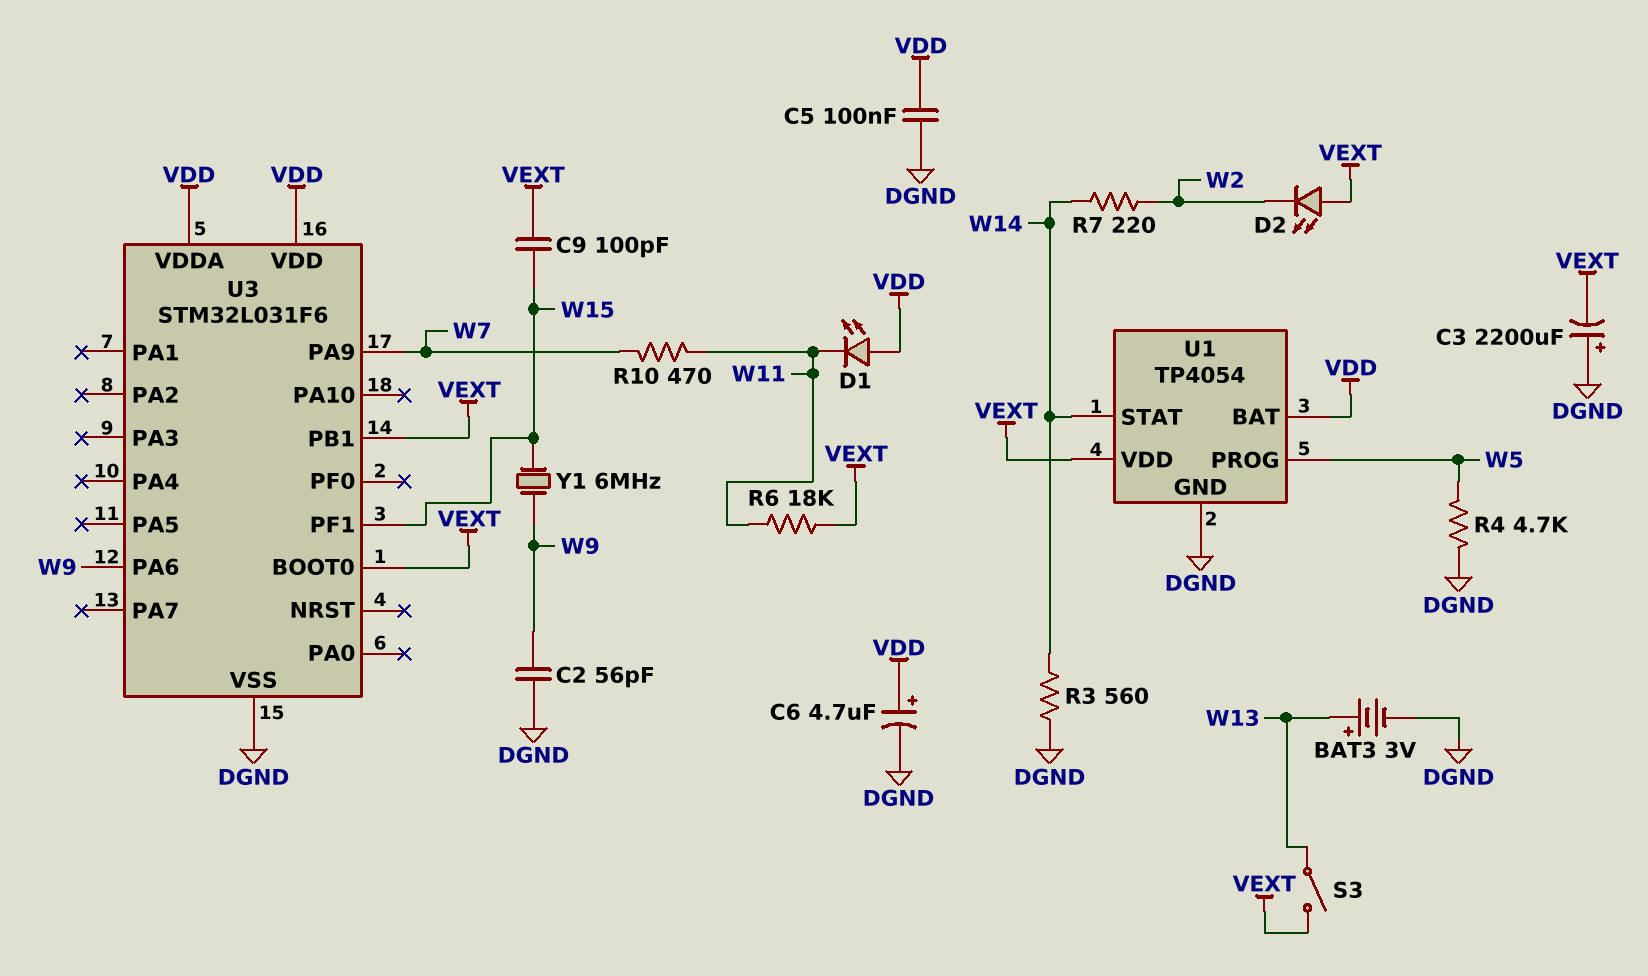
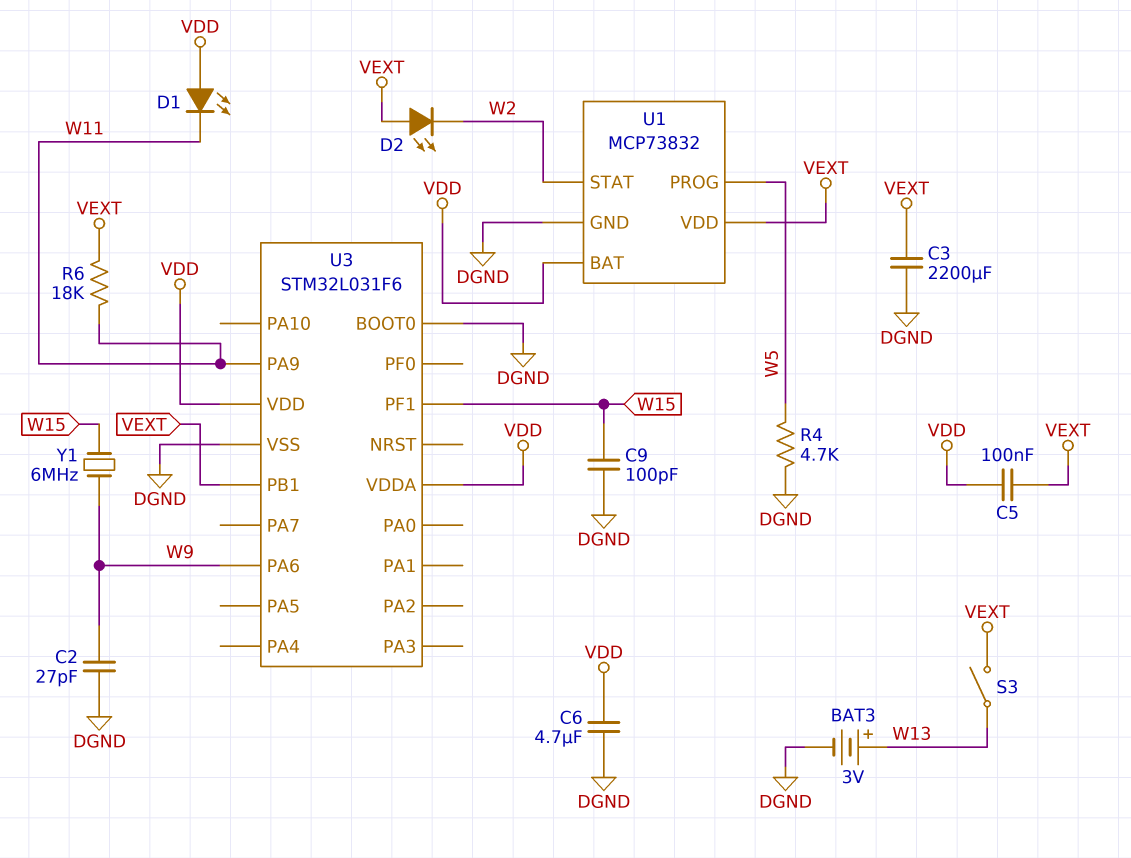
C2: 56pF (DGND, W9) -> 27pF (DGND, W9)
C3: 2200uF (plus DGND, minus VEXT) -> 2200uF (DGND, VEXT)
C5: 100nF (DGND, VDD) -> 100nF (VDD, VEXT)
C6: 4.7uF (plus VDD, minus DGND) -> 4.7uF (DGND, VDD)
C9: 100pF (VEXT, W15) -> 100pF (DGND, W15)
R3: 560 (DGND, W14) -> none
R7: 220 (W2, W14) -> none
R10: 470 (W7, W11) -> none
U1: TP4054 -> MCP73832
U1 pin STAT: W14 -> W2
U3 pin BOOT0: VEXT -> DGND
U3 pin PA9: W7 -> W11

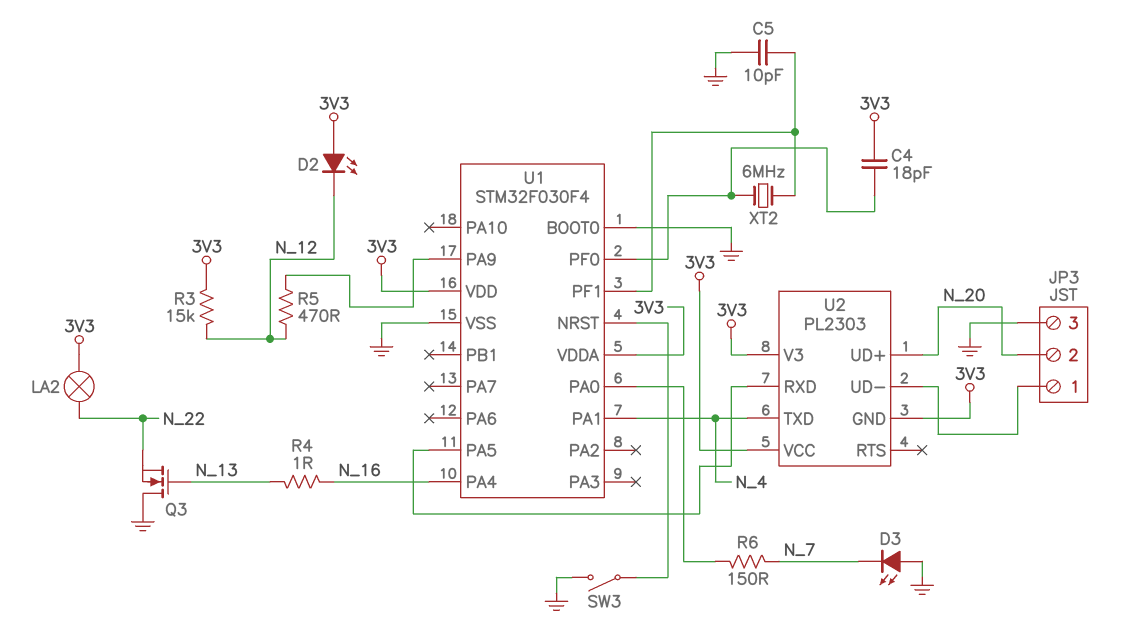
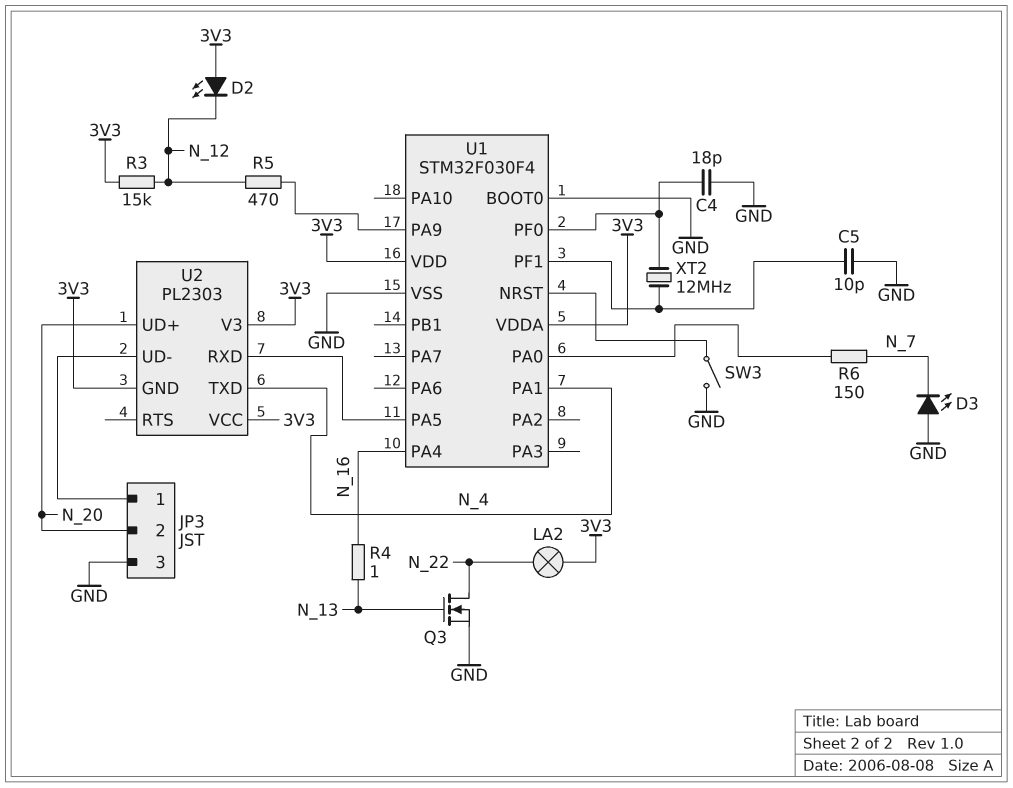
C4: 18pF (3V3, U1/PF0) -> 18pF (GND, U1/PF0)
Q3: NMOS (G N_13, D GND, S N_22) -> NMOS (G N_13, D N_22, S GND)
XT2: 6MHz (U1/PF0, U1/PF1) -> 12MHz (U1/PF0, U1/PF1)

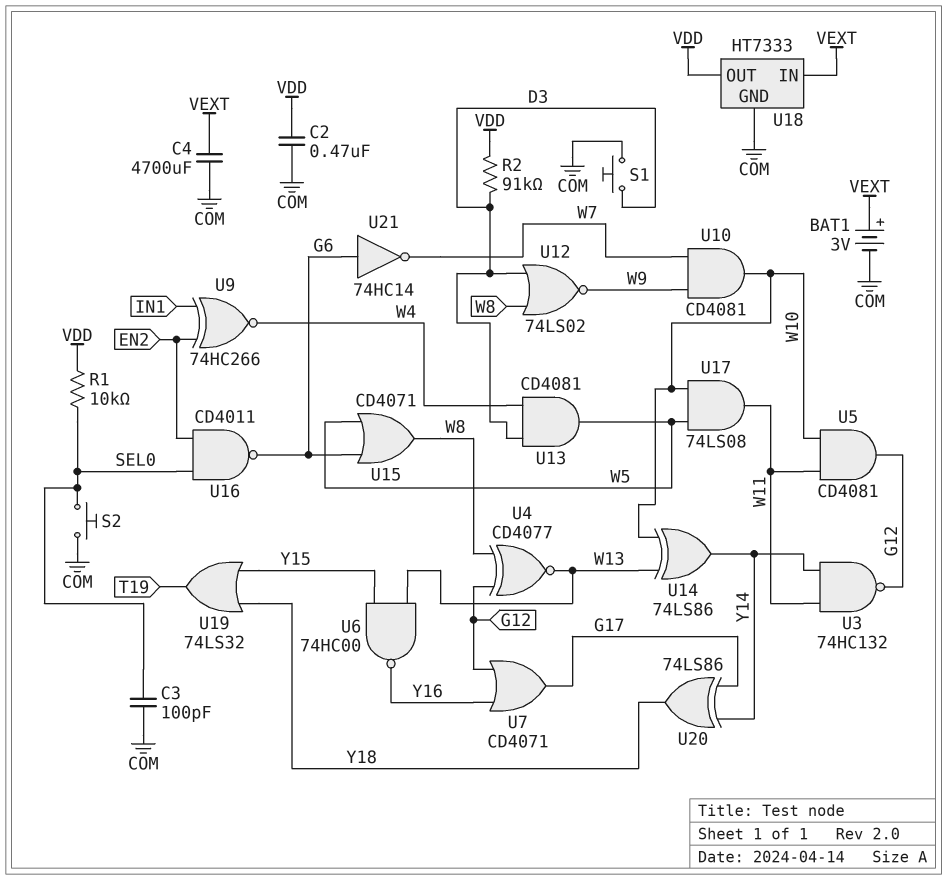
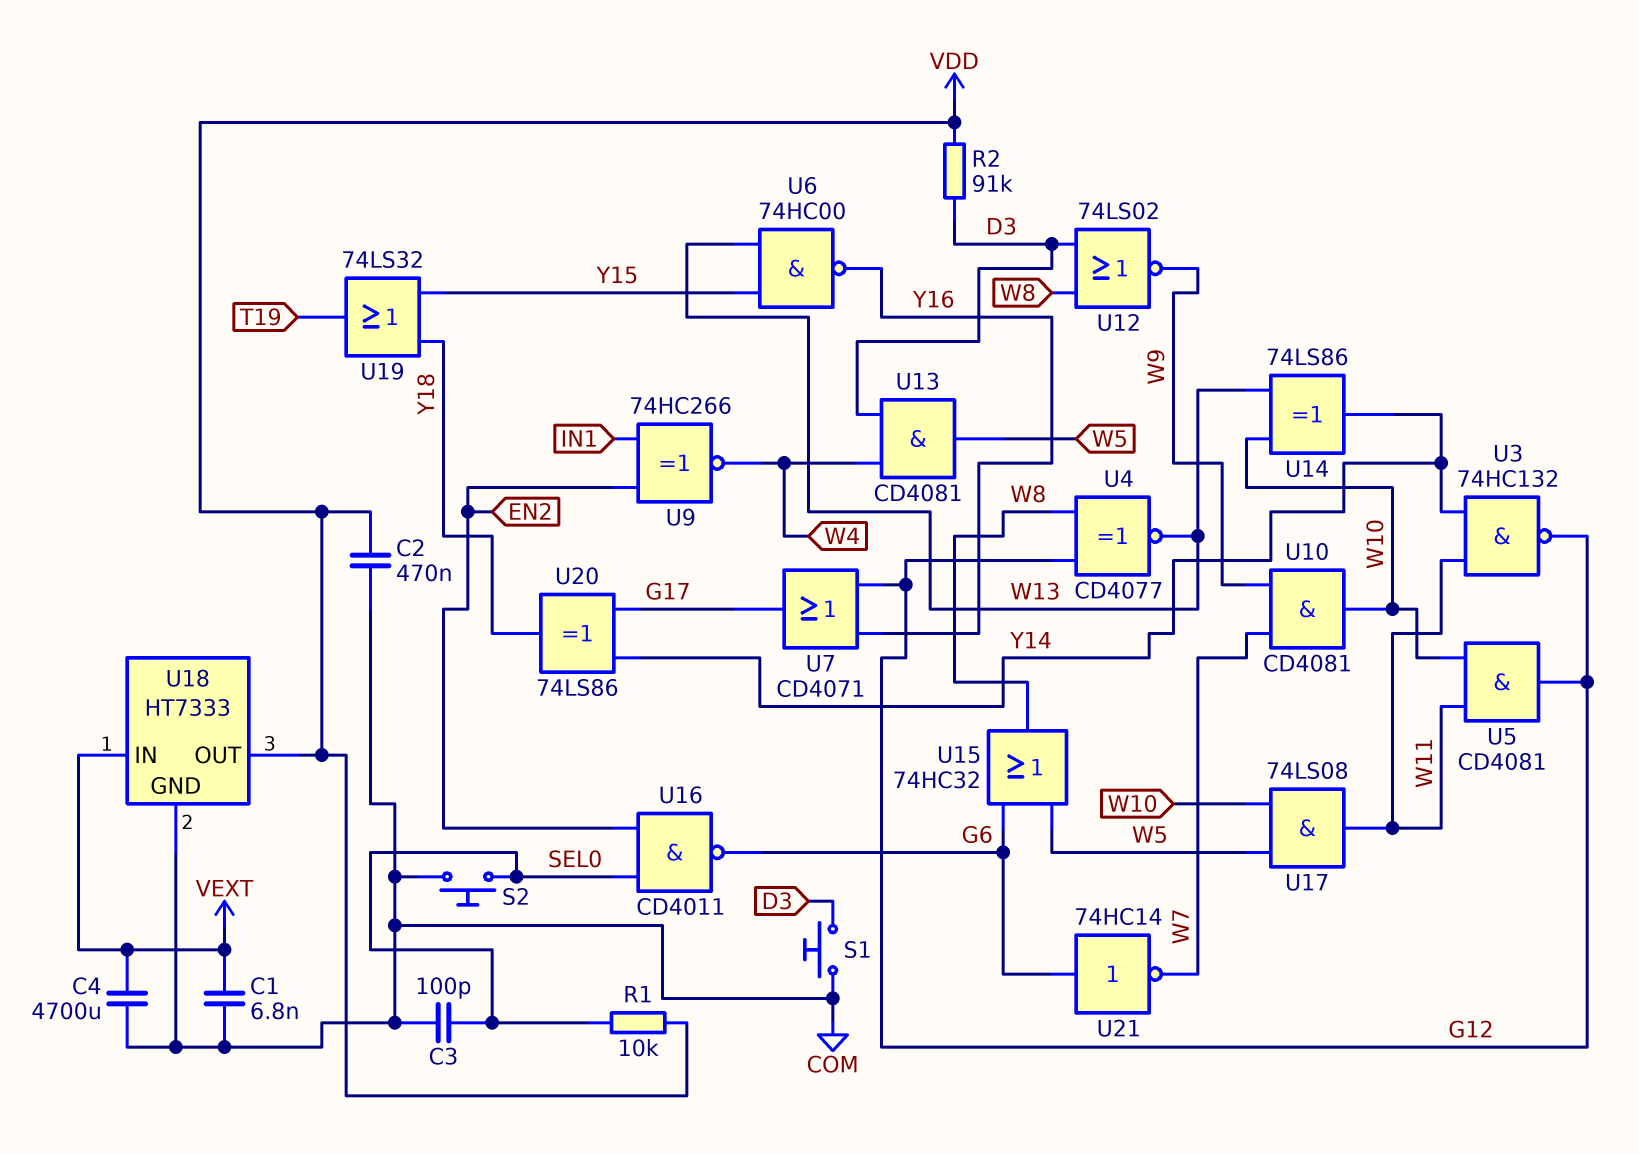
BAT1: 3V (plus VEXT, minus COM) -> none
C1: none -> 6.8nF (COM, VEXT)
U15: OR CD4071 (in G6, in W5, out W8) -> OR 74HC32 (in G6, in W5, out W8)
------------------------------------------------------------
Aim of the task: Write out the entries again, word for word. No images.

Written answer:
C2: 56pF (DGND, W9) -> 27pF (DGND, W9)
C3: 2200uF (plus DGND, minus VEXT) -> 2200uF (DGND, VEXT)
C5: 100nF (DGND, VDD) -> 100nF (VDD, VEXT)
C6: 4.7uF (plus VDD, minus DGND) -> 4.7uF (DGND, VDD)
C9: 100pF (VEXT, W15) -> 100pF (DGND, W15)
R3: 560 (DGND, W14) -> none
R7: 220 (W2, W14) -> none
R10: 470 (W7, W11) -> none
U1: TP4054 -> MCP73832
U1 pin STAT: W14 -> W2
U3 pin BOOT0: VEXT -> DGND
U3 pin PA9: W7 -> W11

C4: 18pF (3V3, U1/PF0) -> 18pF (GND, U1/PF0)
Q3: NMOS (G N_13, D GND, S N_22) -> NMOS (G N_13, D N_22, S GND)
XT2: 6MHz (U1/PF0, U1/PF1) -> 12MHz (U1/PF0, U1/PF1)

BAT1: 3V (plus VEXT, minus COM) -> none
C1: none -> 6.8nF (COM, VEXT)
U15: OR CD4071 (in G6, in W5, out W8) -> OR 74HC32 (in G6, in W5, out W8)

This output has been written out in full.